_How to complete this task_:
Repeat the lines of the data that follow, please, starting at the first and stopping after the one with "none -> white brick C4:C6 level 2".

Object transformation records:
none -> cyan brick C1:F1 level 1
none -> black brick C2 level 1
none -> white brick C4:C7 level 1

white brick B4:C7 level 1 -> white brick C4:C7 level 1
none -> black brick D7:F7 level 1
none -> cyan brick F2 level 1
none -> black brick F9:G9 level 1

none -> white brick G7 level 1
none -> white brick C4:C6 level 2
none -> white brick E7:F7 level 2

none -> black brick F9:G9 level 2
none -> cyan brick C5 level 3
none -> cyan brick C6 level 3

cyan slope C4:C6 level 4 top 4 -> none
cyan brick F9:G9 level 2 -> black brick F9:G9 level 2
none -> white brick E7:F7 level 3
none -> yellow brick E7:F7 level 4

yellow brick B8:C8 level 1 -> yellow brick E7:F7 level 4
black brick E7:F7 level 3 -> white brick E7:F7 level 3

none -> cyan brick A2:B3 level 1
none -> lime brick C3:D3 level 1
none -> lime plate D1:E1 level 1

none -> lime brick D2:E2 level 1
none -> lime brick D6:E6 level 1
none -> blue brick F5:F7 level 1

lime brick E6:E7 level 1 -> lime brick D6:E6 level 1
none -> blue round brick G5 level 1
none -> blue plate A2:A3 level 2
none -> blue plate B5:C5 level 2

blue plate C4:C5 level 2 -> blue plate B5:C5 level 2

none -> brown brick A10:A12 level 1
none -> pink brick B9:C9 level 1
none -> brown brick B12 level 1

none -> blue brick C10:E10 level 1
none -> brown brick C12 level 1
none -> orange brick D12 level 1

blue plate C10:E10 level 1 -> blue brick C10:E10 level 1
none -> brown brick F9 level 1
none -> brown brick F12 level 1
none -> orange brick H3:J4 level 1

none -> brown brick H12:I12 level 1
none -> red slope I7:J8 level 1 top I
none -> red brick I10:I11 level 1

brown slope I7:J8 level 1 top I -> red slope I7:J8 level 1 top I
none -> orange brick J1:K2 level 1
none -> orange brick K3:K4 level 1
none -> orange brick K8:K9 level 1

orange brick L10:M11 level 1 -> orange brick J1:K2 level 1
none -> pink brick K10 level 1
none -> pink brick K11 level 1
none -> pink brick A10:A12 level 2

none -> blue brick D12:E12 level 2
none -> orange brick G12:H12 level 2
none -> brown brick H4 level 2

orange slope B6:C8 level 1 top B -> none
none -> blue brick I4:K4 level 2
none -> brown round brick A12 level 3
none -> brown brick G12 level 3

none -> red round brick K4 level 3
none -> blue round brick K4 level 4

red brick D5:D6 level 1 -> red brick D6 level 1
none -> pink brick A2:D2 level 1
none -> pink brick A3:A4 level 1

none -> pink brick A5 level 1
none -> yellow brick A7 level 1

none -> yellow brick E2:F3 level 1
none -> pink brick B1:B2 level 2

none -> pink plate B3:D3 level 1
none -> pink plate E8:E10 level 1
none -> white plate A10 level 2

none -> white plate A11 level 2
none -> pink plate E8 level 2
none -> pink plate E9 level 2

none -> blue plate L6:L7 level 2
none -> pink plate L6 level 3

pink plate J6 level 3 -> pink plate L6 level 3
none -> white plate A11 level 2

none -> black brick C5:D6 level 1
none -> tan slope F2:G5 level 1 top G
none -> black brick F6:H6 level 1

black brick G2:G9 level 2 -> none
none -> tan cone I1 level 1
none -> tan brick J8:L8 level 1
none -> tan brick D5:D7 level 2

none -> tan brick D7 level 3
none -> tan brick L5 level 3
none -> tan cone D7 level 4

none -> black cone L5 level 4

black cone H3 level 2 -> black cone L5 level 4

_Solved exercise_:
none -> cyan brick C1:F1 level 1
none -> black brick C2 level 1
none -> white brick C4:C7 level 1

white brick B4:C7 level 1 -> white brick C4:C7 level 1
none -> black brick D7:F7 level 1
none -> cyan brick F2 level 1
none -> black brick F9:G9 level 1

none -> white brick G7 level 1
none -> white brick C4:C6 level 2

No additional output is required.